◆ About this task ◆
Please copy each line from the entries that contains the string "leaf".

◆ Supplied material ◆
----
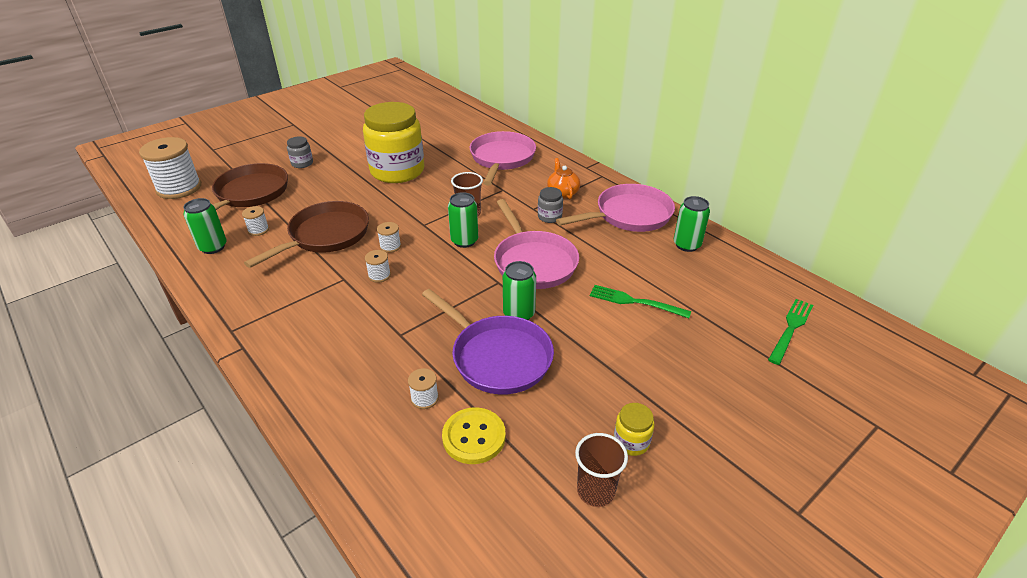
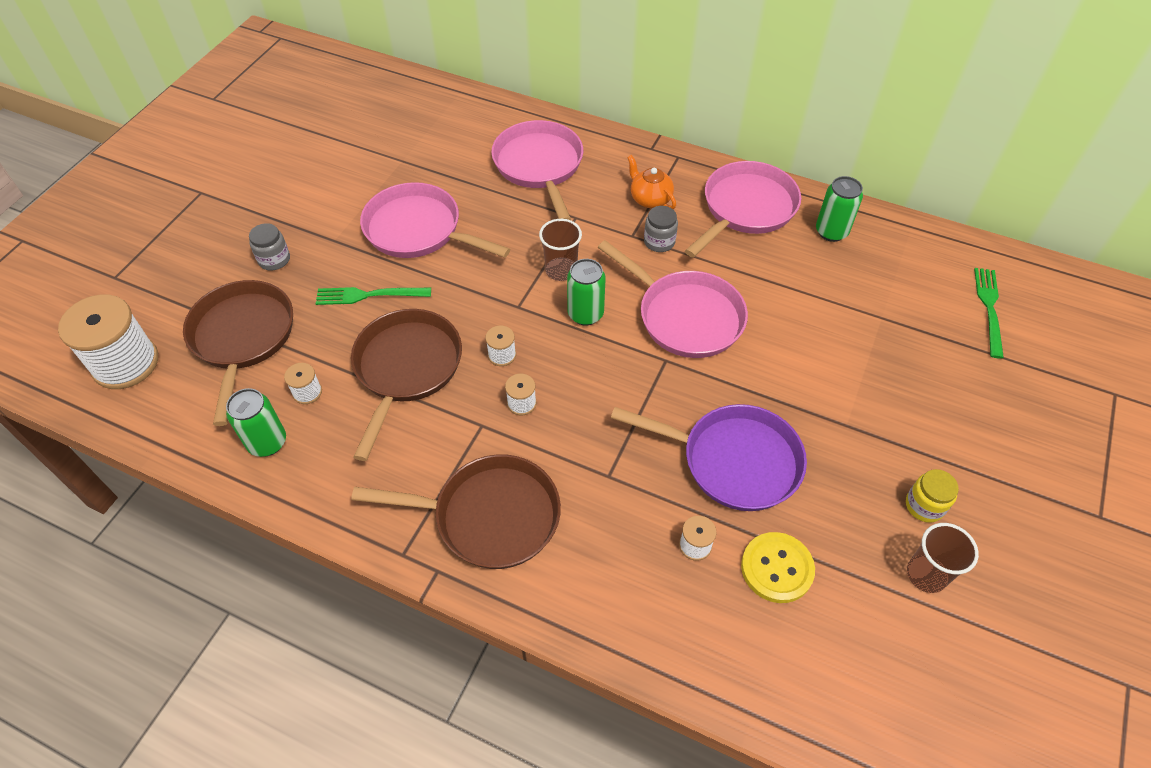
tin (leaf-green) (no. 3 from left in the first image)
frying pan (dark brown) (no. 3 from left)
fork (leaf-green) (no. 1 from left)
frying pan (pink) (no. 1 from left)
----
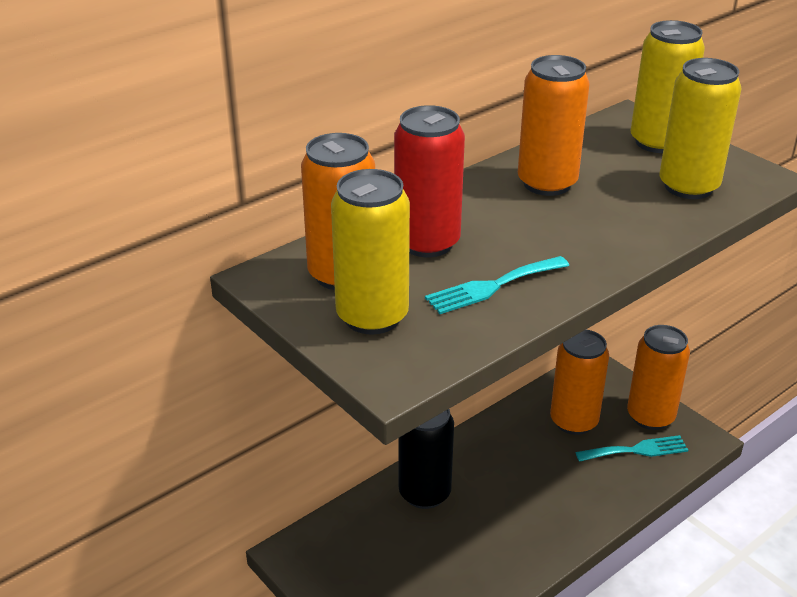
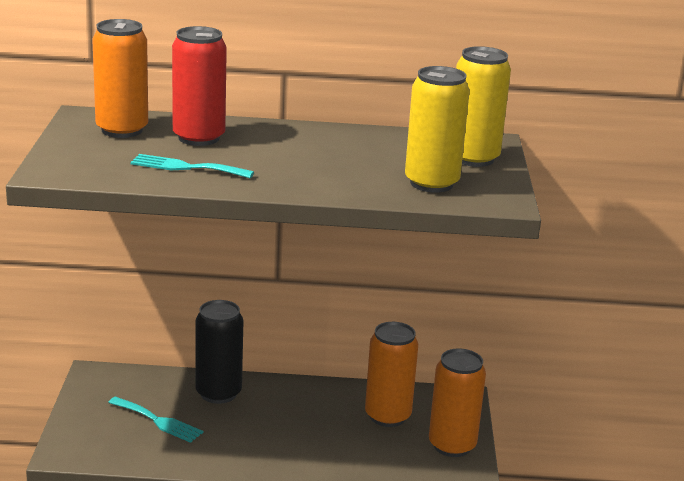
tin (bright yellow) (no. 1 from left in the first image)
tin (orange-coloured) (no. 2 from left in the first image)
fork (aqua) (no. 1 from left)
----
◆ Task solution ◆
tin (leaf-green) (no. 3 from left in the first image)
fork (leaf-green) (no. 1 from left)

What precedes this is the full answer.